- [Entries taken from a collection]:
══════

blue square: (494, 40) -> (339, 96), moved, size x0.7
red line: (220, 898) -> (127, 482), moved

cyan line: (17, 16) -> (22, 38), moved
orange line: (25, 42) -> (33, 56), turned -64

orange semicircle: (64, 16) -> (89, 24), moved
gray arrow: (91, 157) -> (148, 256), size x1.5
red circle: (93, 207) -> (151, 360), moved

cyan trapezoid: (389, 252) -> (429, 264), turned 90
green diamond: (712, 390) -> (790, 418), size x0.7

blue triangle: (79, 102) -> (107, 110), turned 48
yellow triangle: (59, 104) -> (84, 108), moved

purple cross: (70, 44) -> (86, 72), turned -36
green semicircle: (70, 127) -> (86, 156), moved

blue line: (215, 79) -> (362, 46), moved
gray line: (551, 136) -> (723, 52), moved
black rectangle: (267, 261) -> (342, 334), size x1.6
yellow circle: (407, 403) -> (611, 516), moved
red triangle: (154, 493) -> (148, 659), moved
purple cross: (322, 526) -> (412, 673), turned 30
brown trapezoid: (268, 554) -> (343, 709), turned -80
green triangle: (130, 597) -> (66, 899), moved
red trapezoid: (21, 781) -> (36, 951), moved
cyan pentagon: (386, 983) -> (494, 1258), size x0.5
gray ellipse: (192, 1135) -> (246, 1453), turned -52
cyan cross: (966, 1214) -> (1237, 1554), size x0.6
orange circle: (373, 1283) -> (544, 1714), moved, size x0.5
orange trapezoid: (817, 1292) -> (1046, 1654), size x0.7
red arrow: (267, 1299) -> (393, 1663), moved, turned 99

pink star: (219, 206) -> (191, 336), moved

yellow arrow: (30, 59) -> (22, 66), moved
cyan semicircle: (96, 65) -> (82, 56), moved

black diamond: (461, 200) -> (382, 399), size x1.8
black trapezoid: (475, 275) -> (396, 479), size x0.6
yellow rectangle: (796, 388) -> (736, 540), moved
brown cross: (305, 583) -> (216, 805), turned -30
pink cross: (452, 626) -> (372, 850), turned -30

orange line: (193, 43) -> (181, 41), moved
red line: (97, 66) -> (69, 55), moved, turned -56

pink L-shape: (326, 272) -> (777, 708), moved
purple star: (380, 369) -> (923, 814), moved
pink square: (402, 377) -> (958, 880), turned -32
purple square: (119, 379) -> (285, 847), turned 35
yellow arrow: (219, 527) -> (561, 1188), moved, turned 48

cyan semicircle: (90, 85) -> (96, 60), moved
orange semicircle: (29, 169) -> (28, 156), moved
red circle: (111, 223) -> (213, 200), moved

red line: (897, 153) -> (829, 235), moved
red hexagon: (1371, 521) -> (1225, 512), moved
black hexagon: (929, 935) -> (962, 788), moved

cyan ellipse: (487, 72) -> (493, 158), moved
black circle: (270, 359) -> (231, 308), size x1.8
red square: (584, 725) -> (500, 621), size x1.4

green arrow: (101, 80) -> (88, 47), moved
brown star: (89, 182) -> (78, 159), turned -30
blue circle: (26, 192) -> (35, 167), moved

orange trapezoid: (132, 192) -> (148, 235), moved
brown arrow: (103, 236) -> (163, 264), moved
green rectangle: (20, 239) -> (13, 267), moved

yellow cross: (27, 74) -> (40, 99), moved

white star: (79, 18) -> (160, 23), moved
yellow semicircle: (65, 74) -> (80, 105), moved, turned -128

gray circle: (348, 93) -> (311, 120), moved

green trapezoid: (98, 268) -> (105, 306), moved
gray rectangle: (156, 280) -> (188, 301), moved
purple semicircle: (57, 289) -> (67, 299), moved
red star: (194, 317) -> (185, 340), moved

══════

- [Work required]: Take the line above containing "cyan semicircle: (96, 65) -> (82, 56), moved", the line containing "purple square: (119, 379)", and all lines in between, and copy them exactly without anything else.

- [Result of the exercise]:
cyan semicircle: (96, 65) -> (82, 56), moved

black diamond: (461, 200) -> (382, 399), size x1.8
black trapezoid: (475, 275) -> (396, 479), size x0.6
yellow rectangle: (796, 388) -> (736, 540), moved
brown cross: (305, 583) -> (216, 805), turned -30
pink cross: (452, 626) -> (372, 850), turned -30

orange line: (193, 43) -> (181, 41), moved
red line: (97, 66) -> (69, 55), moved, turned -56

pink L-shape: (326, 272) -> (777, 708), moved
purple star: (380, 369) -> (923, 814), moved
pink square: (402, 377) -> (958, 880), turned -32
purple square: (119, 379) -> (285, 847), turned 35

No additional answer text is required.